(Saved data entries)
┌────────

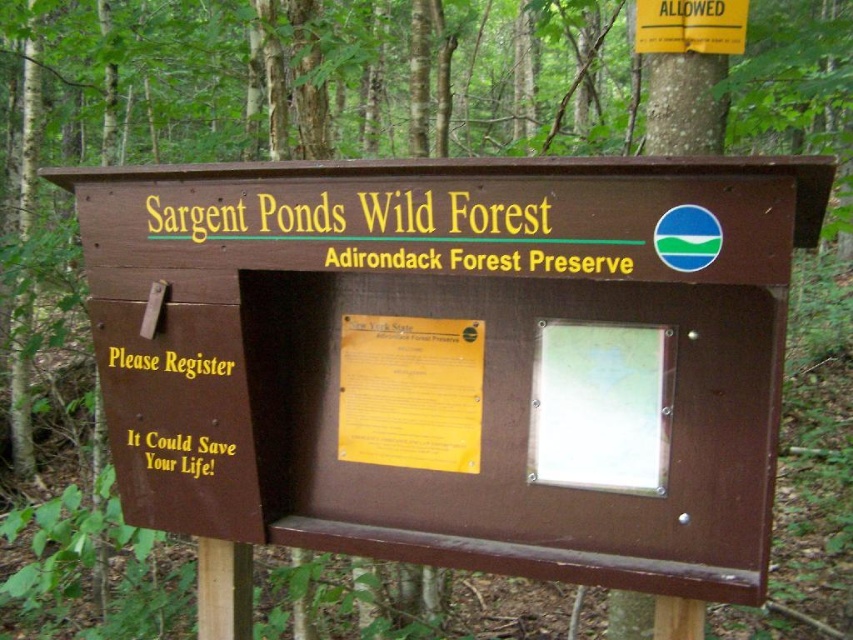
Question: Which point is closer to the camera taking this photo?

Choices:
 (A) (184, 456)
 (B) (428, 220)

Answer: (B)

Question: Which point is farther to the camera?

Choices:
 (A) (473, 209)
 (B) (230, 369)

Answer: (B)

Question: Which point is closer to the camera?

Choices:
 (A) (129, 356)
 (B) (608, 438)

Answer: (B)

Question: Does yellow paper at center appear on the left side of yellowmaterial/texturetext at center?

Choices:
 (A) no
 (B) yes

Answer: (A)

Question: Where is brown wood sign at center located in relation to yellowmaterial/texturetext at center in the image?

Choices:
 (A) left
 (B) right

Answer: (B)

Question: Is yellowwooden sign at center positioned before yellow metallic text at lower left?

Choices:
 (A) no
 (B) yes

Answer: (B)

└────────

# Challenge
Turn every line of the records above into a numbered list, skipping the blank lines and leaving out the picture.

# Full answer
1. Question: Which point is closer to the camera taking this photo?
2. Choices:
3.  (A) (184, 456)
4.  (B) (428, 220)
5. Answer: (B)
6. Question: Which point is farther to the camera?
7. Choices:
8.  (A) (473, 209)
9.  (B) (230, 369)
10. Answer: (B)
11. Question: Which point is closer to the camera?
12. Choices:
13.  (A) (129, 356)
14.  (B) (608, 438)
15. Answer: (B)
16. Question: Does yellow paper at center appear on the left side of yellowmaterial/texturetext at center?
17. Choices:
18.  (A) no
19.  (B) yes
20. Answer: (A)
21. Question: Where is brown wood sign at center located in relation to yellowmaterial/texturetext at center in the image?
22. Choices:
23.  (A) left
24.  (B) right
25. Answer: (B)
26. Question: Is yellowwooden sign at center positioned before yellow metallic text at lower left?
27. Choices:
28.  (A) no
29.  (B) yes
30. Answer: (B)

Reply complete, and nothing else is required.